== Your goal ==
All of the data below should be set down again verbatim, without any images.

== Information provided ==
***
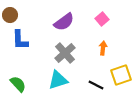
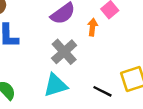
orange arrow: (103, 48) -> (93, 27), moved

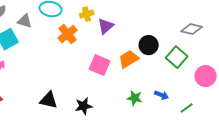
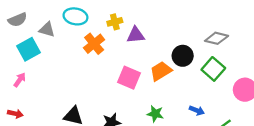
purple triangle: (106, 26) -> (136, 35), turned 36
gray diamond: (192, 29) -> (217, 38), moved
green star: (135, 98) -> (155, 114), moved

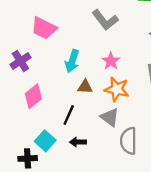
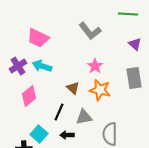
cyan arrow: (72, 61) -> (42, 66), moved, turned 90
brown triangle: (85, 87) -> (73, 88), turned 40
gray triangle: (110, 117) -> (84, 117), moved, turned -48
***
== Problem solution ==
orange arrow: (103, 48) -> (93, 27), moved

purple triangle: (106, 26) -> (136, 35), turned 36
gray diamond: (192, 29) -> (217, 38), moved
green star: (135, 98) -> (155, 114), moved

cyan arrow: (72, 61) -> (42, 66), moved, turned 90
brown triangle: (85, 87) -> (73, 88), turned 40
gray triangle: (110, 117) -> (84, 117), moved, turned -48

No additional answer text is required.